▸ **Requirement**
Can you write out the data from the line containing "The height and" through the end of the data, both ends included, with each coordinate in the answers shifted up by 85? Omit the pictures.

--------------------

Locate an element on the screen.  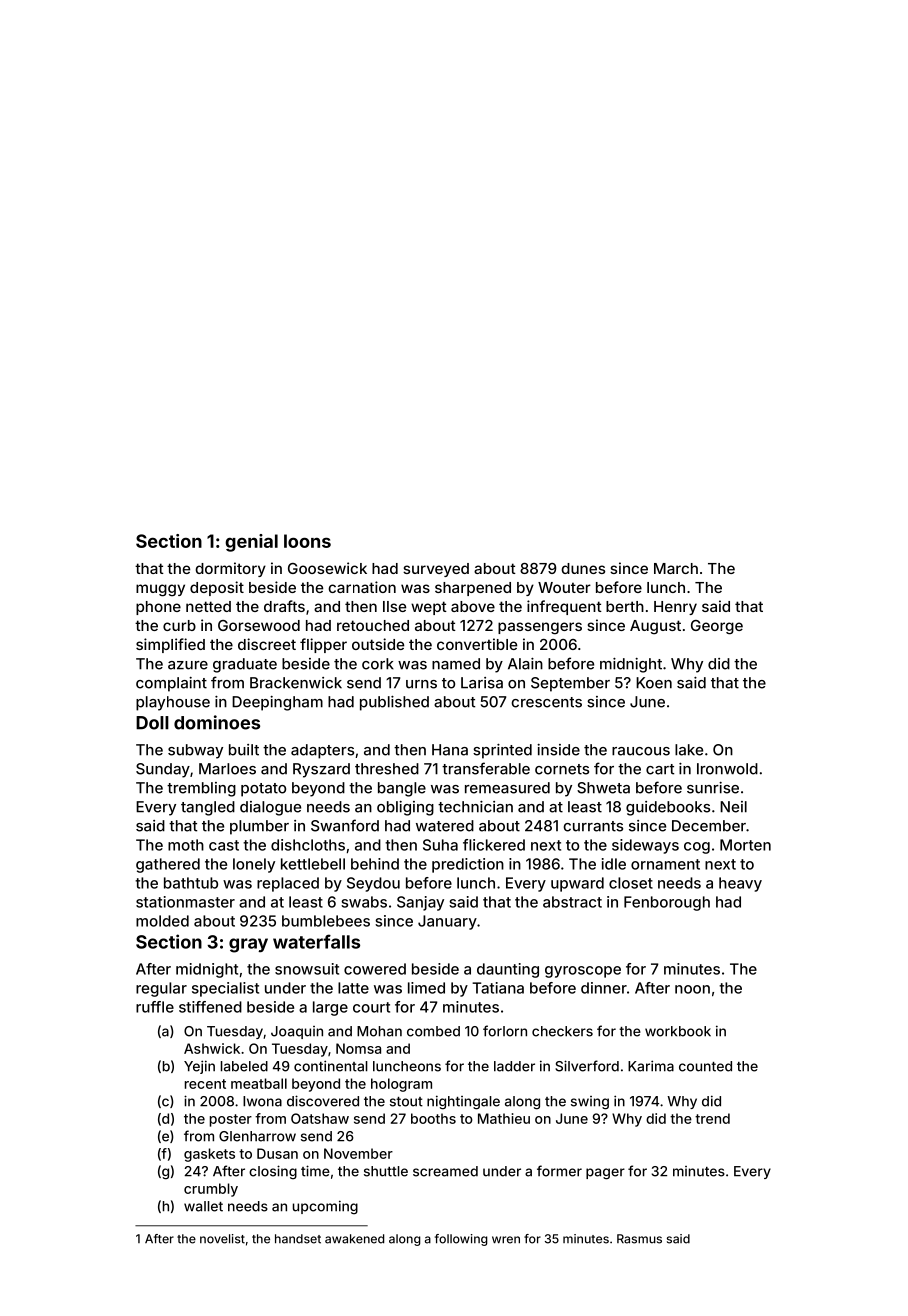
March is located at coordinates (676, 568).
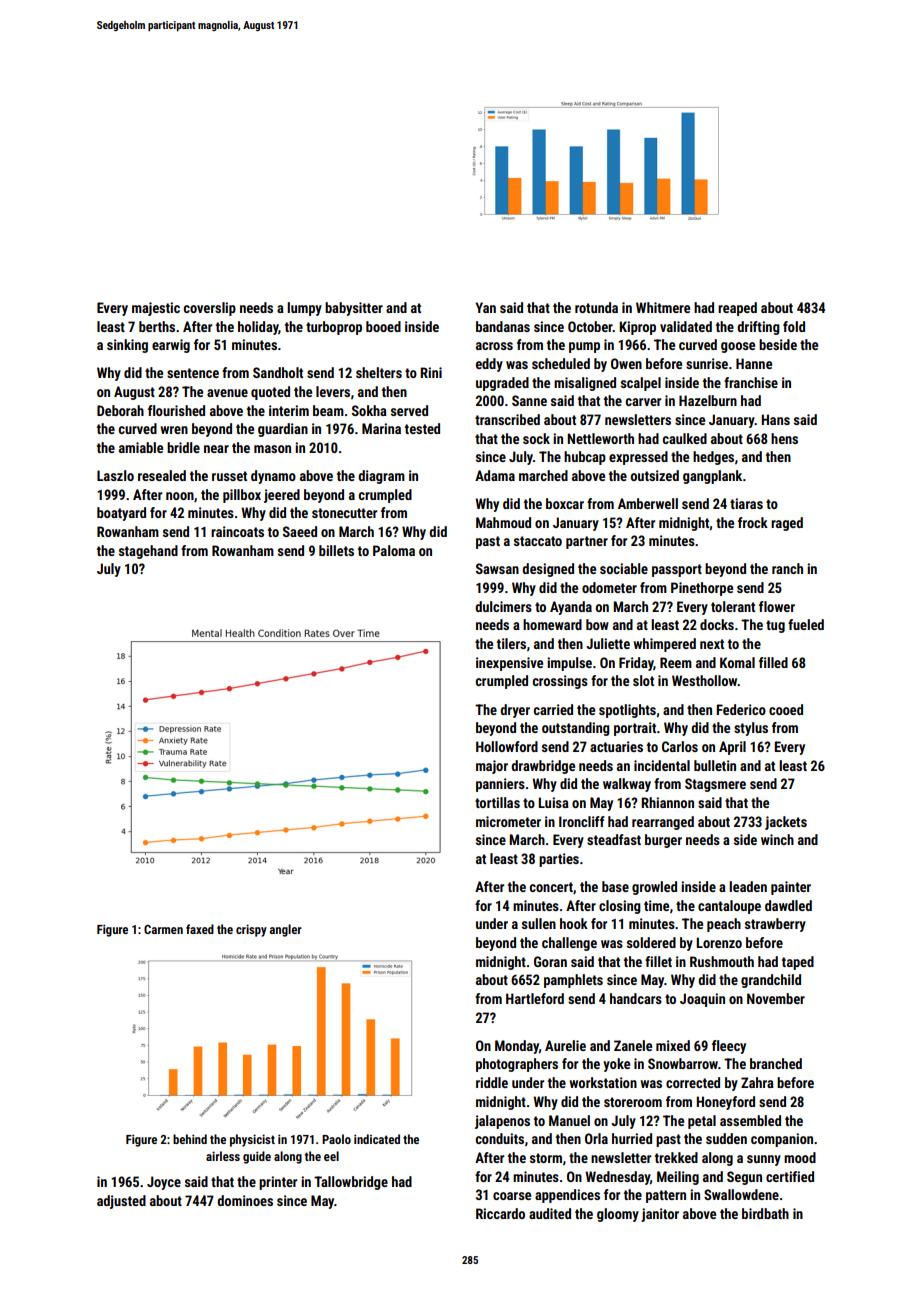 The width and height of the document is (924, 1308). What do you see at coordinates (777, 839) in the document?
I see `winch` at bounding box center [777, 839].
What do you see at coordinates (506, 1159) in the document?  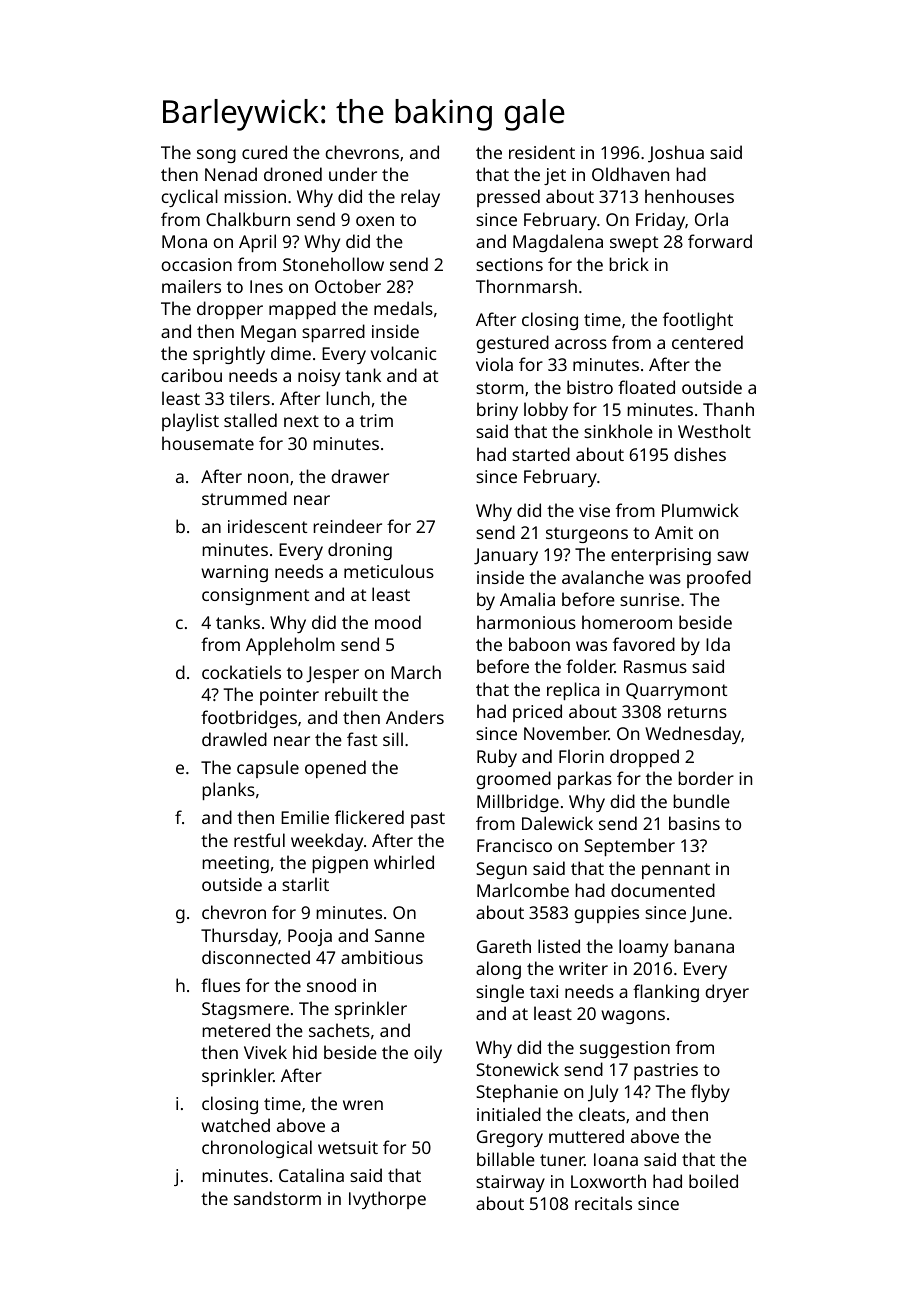 I see `billable` at bounding box center [506, 1159].
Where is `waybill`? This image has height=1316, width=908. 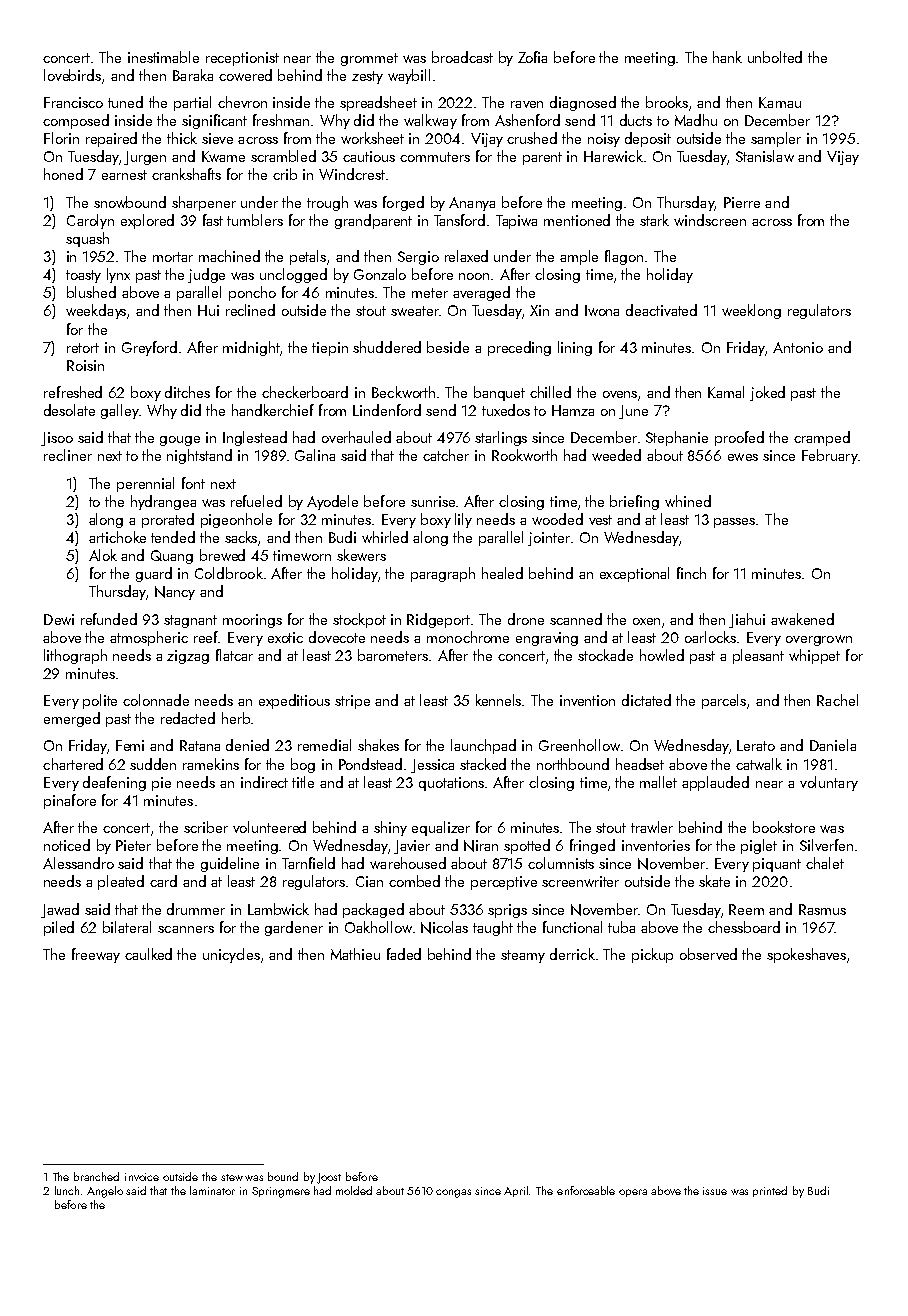
waybill is located at coordinates (409, 76).
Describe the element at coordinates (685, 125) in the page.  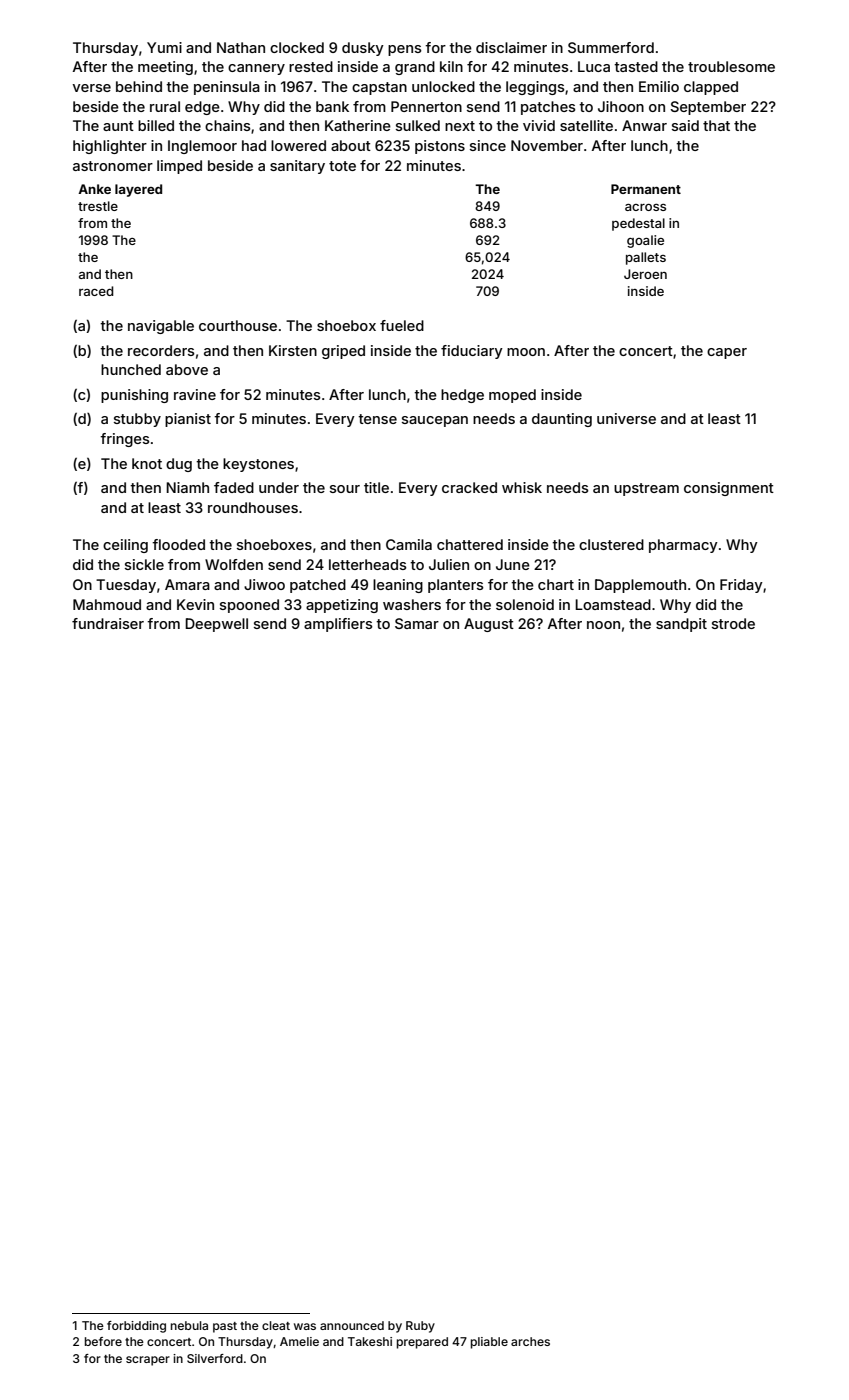
I see `said` at that location.
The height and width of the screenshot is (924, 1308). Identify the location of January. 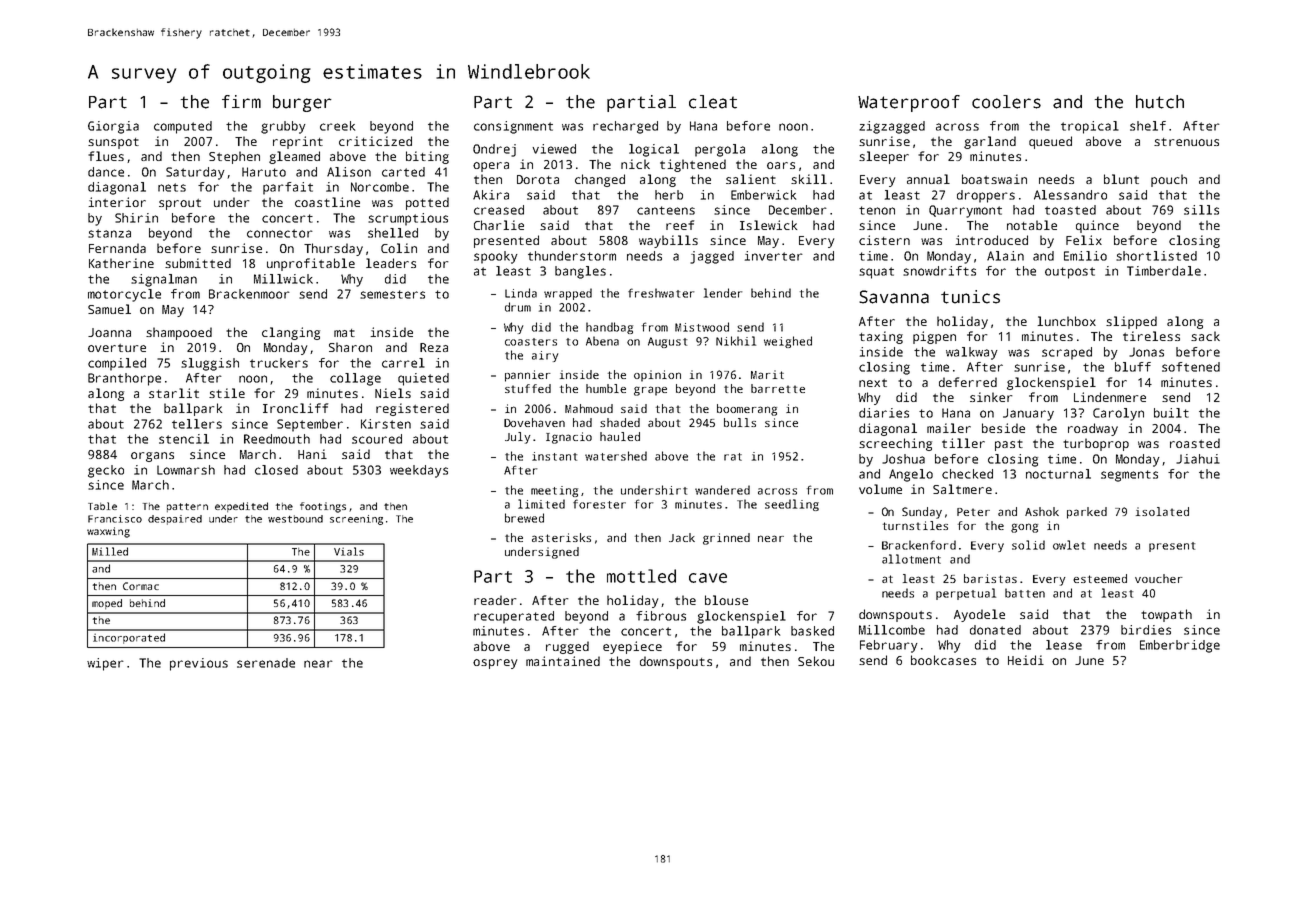
(1028, 414).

--------------------

▸ **Exercise solution**
The height and width of the screenshot is (924, 1308). Identify the location of January. 
(1113, 499).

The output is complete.